[Coordinate-based object records]
- Opening Delimiter -
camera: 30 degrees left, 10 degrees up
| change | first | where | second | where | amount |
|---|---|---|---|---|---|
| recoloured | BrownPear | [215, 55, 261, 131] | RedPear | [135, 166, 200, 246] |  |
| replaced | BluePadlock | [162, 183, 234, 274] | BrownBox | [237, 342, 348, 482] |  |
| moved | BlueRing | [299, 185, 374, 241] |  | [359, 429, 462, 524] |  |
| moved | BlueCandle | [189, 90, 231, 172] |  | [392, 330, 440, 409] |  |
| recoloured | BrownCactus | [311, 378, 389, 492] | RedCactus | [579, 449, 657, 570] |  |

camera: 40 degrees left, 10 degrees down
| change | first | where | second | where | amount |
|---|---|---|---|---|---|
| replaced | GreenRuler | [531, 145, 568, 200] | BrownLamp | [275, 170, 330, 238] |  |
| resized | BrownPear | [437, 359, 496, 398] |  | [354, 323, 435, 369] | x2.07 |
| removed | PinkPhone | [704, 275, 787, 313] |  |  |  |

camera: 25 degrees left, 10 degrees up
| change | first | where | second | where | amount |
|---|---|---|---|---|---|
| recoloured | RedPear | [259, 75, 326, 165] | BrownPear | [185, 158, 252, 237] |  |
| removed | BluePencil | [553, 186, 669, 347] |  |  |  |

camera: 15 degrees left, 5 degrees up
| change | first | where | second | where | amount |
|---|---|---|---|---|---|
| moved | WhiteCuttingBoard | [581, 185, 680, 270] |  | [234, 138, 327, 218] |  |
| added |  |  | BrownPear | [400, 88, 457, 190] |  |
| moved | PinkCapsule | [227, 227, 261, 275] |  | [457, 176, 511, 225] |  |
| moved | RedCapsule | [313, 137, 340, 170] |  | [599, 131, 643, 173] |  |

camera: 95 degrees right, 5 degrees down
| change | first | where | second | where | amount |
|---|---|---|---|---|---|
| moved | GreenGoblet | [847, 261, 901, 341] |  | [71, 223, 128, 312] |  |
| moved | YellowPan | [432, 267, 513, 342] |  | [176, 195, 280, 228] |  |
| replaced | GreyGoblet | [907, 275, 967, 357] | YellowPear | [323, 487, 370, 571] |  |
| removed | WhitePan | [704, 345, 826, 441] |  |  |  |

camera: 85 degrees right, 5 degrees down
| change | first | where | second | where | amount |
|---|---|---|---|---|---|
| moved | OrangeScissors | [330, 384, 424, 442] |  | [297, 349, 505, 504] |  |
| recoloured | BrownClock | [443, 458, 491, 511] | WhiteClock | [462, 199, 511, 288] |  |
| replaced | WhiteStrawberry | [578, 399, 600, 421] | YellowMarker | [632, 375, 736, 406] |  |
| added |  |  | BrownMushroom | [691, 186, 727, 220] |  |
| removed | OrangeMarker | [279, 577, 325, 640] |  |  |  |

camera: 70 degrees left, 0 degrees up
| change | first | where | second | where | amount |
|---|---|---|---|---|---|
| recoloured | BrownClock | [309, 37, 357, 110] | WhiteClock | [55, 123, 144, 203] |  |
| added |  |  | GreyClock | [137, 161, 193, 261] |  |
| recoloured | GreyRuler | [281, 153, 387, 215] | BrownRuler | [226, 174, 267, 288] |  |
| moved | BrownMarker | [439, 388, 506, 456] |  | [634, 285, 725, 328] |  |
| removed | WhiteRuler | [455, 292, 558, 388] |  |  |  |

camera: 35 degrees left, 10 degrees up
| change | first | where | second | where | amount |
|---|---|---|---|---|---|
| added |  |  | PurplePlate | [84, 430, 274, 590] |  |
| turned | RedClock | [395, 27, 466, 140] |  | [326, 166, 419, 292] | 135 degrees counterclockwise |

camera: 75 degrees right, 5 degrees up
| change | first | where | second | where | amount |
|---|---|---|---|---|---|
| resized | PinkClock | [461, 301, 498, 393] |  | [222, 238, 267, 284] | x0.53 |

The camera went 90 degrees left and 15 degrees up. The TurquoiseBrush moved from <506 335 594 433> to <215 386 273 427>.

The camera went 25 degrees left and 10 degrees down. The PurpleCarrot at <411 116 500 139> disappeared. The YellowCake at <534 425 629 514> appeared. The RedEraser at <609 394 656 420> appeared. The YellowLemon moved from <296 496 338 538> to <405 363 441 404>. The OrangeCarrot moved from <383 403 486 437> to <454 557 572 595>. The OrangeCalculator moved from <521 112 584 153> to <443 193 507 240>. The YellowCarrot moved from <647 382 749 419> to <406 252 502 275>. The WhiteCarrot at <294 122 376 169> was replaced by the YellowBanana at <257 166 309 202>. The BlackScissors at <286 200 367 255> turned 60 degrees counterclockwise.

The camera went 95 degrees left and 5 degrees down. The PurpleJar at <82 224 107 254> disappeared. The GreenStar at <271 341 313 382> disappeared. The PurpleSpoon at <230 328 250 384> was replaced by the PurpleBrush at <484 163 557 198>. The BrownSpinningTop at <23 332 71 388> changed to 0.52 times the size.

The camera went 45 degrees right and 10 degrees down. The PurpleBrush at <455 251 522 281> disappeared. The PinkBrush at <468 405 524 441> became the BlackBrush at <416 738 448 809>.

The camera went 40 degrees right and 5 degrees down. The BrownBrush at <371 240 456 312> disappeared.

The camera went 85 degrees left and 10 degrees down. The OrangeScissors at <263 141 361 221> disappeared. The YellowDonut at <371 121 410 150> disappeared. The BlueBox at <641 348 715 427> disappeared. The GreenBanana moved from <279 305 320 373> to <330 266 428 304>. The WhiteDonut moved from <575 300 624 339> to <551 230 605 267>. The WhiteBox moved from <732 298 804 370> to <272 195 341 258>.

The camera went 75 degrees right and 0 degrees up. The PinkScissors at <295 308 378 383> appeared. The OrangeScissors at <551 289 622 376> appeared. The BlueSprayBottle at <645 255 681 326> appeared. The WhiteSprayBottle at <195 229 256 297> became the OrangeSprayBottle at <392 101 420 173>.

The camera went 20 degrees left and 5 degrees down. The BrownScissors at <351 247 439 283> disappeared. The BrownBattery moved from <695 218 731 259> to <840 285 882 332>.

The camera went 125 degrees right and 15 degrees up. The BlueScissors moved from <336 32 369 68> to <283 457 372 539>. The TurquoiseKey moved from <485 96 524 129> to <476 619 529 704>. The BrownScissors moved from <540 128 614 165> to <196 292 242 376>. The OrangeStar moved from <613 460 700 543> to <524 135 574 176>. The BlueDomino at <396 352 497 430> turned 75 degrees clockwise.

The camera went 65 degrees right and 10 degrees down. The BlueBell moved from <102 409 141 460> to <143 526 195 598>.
- Closing Delimiter -
*What you have to do*.
Give the lines again, exactly as they stand, from the beginning of the data through the line with "moved | BlueCandle".

*Reply*.
camera: 30 degrees left, 10 degrees up
| change | first | where | second | where | amount |
|---|---|---|---|---|---|
| recoloured | BrownPear | [215, 55, 261, 131] | RedPear | [135, 166, 200, 246] |  |
| replaced | BluePadlock | [162, 183, 234, 274] | BrownBox | [237, 342, 348, 482] |  |
| moved | BlueRing | [299, 185, 374, 241] |  | [359, 429, 462, 524] |  |
| moved | BlueCandle | [189, 90, 231, 172] |  | [392, 330, 440, 409] |  |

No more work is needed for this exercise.